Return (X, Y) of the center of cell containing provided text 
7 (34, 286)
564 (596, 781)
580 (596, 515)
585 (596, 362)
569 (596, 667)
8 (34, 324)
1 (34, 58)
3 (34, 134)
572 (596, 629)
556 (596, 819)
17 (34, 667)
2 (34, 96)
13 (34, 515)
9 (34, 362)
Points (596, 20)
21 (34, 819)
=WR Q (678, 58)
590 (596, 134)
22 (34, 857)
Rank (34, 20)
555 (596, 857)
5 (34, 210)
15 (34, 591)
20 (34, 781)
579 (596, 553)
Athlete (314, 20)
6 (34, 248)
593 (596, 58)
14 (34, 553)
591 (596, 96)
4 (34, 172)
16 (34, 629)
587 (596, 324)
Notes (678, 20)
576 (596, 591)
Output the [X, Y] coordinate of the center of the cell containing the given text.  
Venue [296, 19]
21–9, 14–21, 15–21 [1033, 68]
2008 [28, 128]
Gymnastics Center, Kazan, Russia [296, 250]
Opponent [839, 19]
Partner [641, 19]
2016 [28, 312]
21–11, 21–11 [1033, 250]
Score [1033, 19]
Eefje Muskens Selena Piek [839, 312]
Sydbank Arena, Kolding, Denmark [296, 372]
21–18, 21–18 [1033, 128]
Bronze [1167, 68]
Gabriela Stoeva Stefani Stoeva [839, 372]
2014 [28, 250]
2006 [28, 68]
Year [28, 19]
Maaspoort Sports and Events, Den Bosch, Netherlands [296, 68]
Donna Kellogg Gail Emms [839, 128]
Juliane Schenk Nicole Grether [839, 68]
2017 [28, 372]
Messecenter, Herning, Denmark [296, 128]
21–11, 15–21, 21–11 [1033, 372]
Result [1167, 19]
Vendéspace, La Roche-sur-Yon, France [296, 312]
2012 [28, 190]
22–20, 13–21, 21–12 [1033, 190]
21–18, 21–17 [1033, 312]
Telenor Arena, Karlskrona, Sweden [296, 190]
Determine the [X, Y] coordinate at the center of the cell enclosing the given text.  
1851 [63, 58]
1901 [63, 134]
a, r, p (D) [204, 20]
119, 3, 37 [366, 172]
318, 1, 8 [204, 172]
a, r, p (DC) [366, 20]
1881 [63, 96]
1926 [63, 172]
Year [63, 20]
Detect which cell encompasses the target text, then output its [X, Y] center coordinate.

---+---

**TASK OBJECTIVE:** Please copy every one of the records above word for word, keeping each line and its order unchanged.

**ANSWER TO THIS EXERCISE:**
Return (X, Y) of the center of cell containing provided text 
7 (34, 286)
564 (596, 781)
580 (596, 515)
585 (596, 362)
569 (596, 667)
8 (34, 324)
1 (34, 58)
3 (34, 134)
572 (596, 629)
556 (596, 819)
17 (34, 667)
2 (34, 96)
13 (34, 515)
9 (34, 362)
Points (596, 20)
21 (34, 819)
=WR Q (678, 58)
590 (596, 134)
22 (34, 857)
Rank (34, 20)
555 (596, 857)
5 (34, 210)
15 (34, 591)
20 (34, 781)
579 (596, 553)
Athlete (314, 20)
6 (34, 248)
593 (596, 58)
14 (34, 553)
591 (596, 96)
4 (34, 172)
16 (34, 629)
587 (596, 324)
Notes (678, 20)
576 (596, 591)
Output the [X, Y] coordinate of the center of the cell containing the given text.  
Venue [296, 19]
21–9, 14–21, 15–21 [1033, 68]
2008 [28, 128]
Gymnastics Center, Kazan, Russia [296, 250]
Opponent [839, 19]
Partner [641, 19]
2016 [28, 312]
21–11, 21–11 [1033, 250]
Score [1033, 19]
Eefje Muskens Selena Piek [839, 312]
Sydbank Arena, Kolding, Denmark [296, 372]
21–18, 21–18 [1033, 128]
Bronze [1167, 68]
Gabriela Stoeva Stefani Stoeva [839, 372]
2014 [28, 250]
2006 [28, 68]
Year [28, 19]
Maaspoort Sports and Events, Den Bosch, Netherlands [296, 68]
Donna Kellogg Gail Emms [839, 128]
Juliane Schenk Nicole Grether [839, 68]
2017 [28, 372]
Messecenter, Herning, Denmark [296, 128]
21–11, 15–21, 21–11 [1033, 372]
Result [1167, 19]
Vendéspace, La Roche-sur-Yon, France [296, 312]
2012 [28, 190]
22–20, 13–21, 21–12 [1033, 190]
21–18, 21–17 [1033, 312]
Telenor Arena, Karlskrona, Sweden [296, 190]
Determine the [X, Y] coordinate at the center of the cell enclosing the given text.  
1851 [63, 58]
1901 [63, 134]
a, r, p (D) [204, 20]
119, 3, 37 [366, 172]
318, 1, 8 [204, 172]
a, r, p (DC) [366, 20]
1881 [63, 96]
1926 [63, 172]
Year [63, 20]
Detect which cell encompasses the target text, then output its [X, Y] center coordinate.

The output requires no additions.